GOAL OF THE EXERCISE —
Show every line of the data that contains the string "relocated".

AVAILABLE DATA —
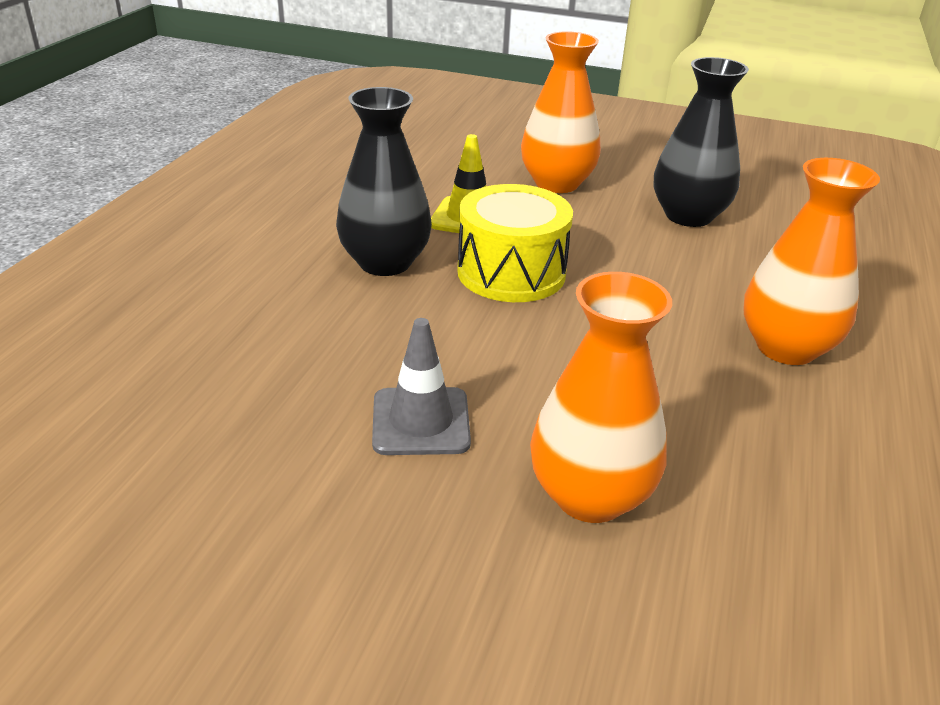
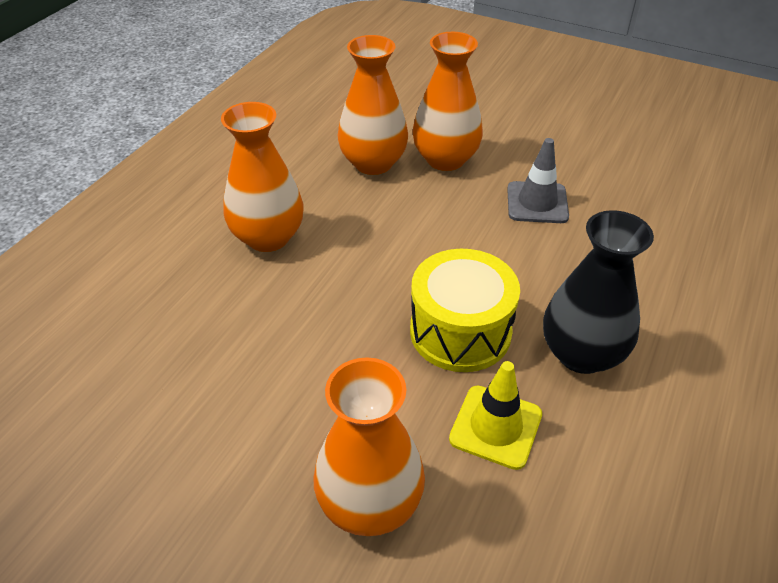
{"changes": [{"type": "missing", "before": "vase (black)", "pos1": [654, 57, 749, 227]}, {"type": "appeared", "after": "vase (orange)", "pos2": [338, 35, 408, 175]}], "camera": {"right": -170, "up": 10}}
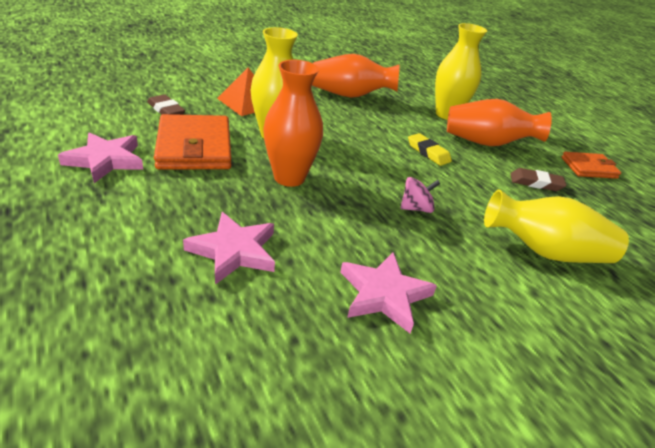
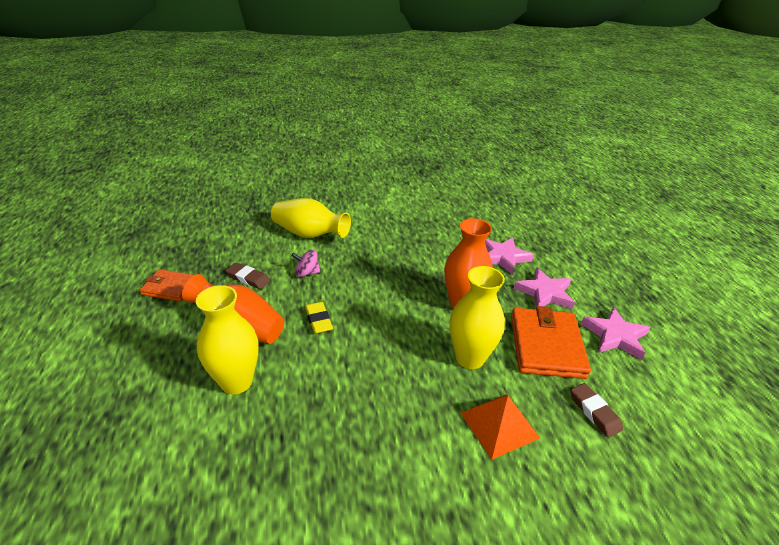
{"changes": [{"type": "missing", "before": "vase (orange)", "pos1": [312, 54, 400, 98]}, {"type": "relocated", "before": "star (pink)", "pos1": [340, 252, 437, 333], "pos2": [514, 268, 575, 309]}, {"type": "relocated", "before": "spinning top (pink)", "pos1": [400, 177, 440, 213], "pos2": [292, 250, 320, 277]}], "camera": {"right": -160, "up": 0}}
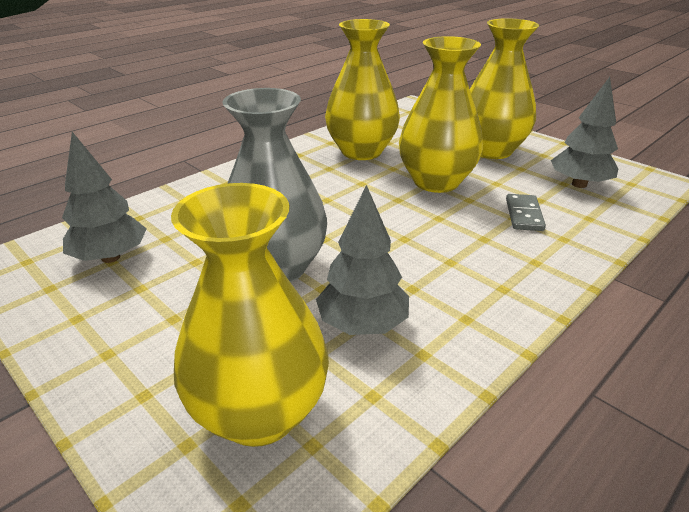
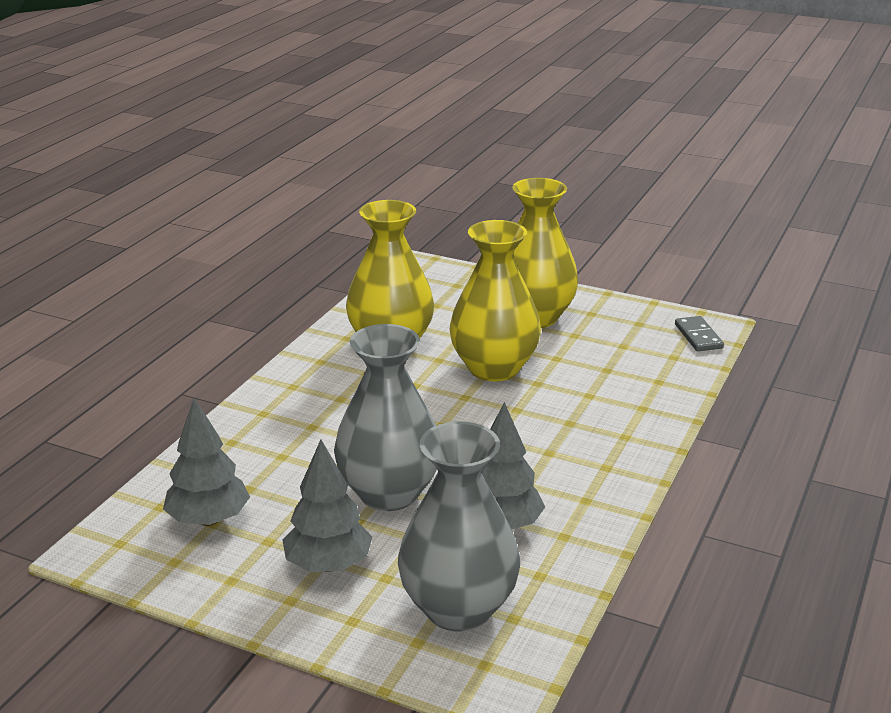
{"changes": [{"type": "colour", "before": "vase (yellow)", "after": "vase (grey)", "pos1": [171, 183, 329, 447], "pos2": [398, 421, 520, 631]}, {"type": "relocated", "before": "domino (grey)", "pos1": [506, 194, 546, 231], "pos2": [675, 316, 724, 351]}, {"type": "relocated", "before": "tree (grey)", "pos1": [551, 77, 618, 188], "pos2": [282, 440, 372, 572]}], "camera": {"right": -20, "up": -5}}
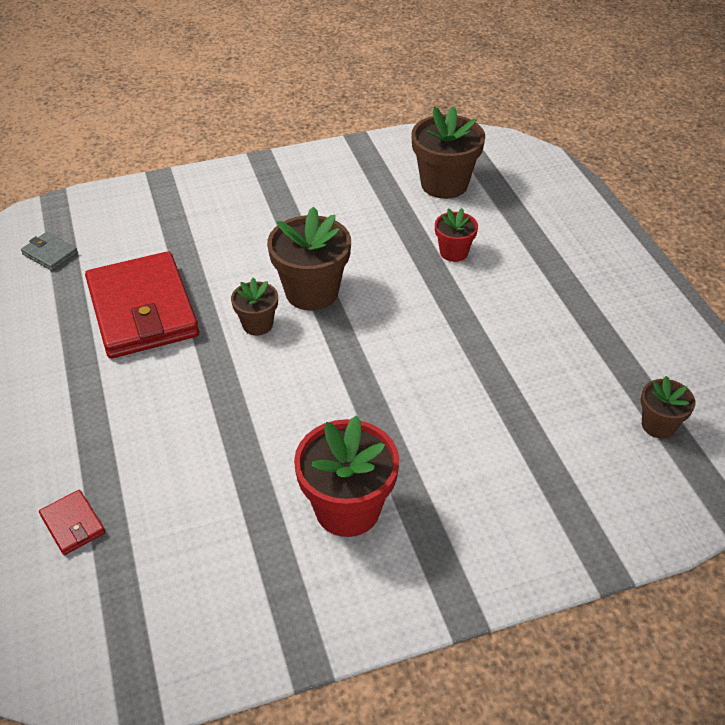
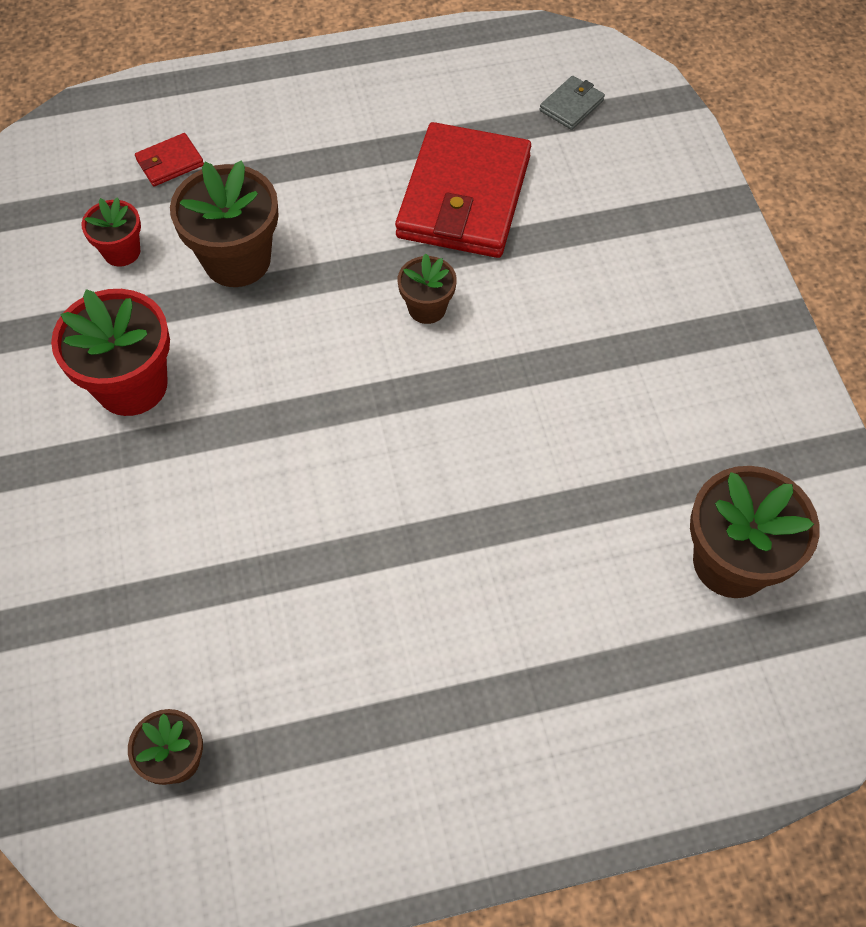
{"changes": [{"type": "spun", "before": "wallet (red)", "pos1": [85, 251, 199, 359], "pos2": [395, 122, 531, 258], "turn": -60}, {"type": "relocated", "before": "flower pot (brown)", "pos1": [267, 206, 351, 310], "pos2": [170, 160, 279, 287]}, {"type": "relocated", "before": "flower pot (red)", "pos1": [435, 208, 478, 262], "pos2": [82, 197, 141, 267]}], "camera": {"right": 95, "up": 15}}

RESULT BELOW —
{"changes": [{"type": "missing", "before": "vase (orange)", "pos1": [312, 54, 400, 98]}, {"type": "relocated", "before": "star (pink)", "pos1": [340, 252, 437, 333], "pos2": [514, 268, 575, 309]}, {"type": "relocated", "before": "spinning top (pink)", "pos1": [400, 177, 440, 213], "pos2": [292, 250, 320, 277]}], "camera": {"right": -160, "up": 0}}
{"changes": [{"type": "colour", "before": "vase (yellow)", "after": "vase (grey)", "pos1": [171, 183, 329, 447], "pos2": [398, 421, 520, 631]}, {"type": "relocated", "before": "domino (grey)", "pos1": [506, 194, 546, 231], "pos2": [675, 316, 724, 351]}, {"type": "relocated", "before": "tree (grey)", "pos1": [551, 77, 618, 188], "pos2": [282, 440, 372, 572]}], "camera": {"right": -20, "up": -5}}
{"changes": [{"type": "spun", "before": "wallet (red)", "pos1": [85, 251, 199, 359], "pos2": [395, 122, 531, 258], "turn": -60}, {"type": "relocated", "before": "flower pot (brown)", "pos1": [267, 206, 351, 310], "pos2": [170, 160, 279, 287]}, {"type": "relocated", "before": "flower pot (red)", "pos1": [435, 208, 478, 262], "pos2": [82, 197, 141, 267]}], "camera": {"right": 95, "up": 15}}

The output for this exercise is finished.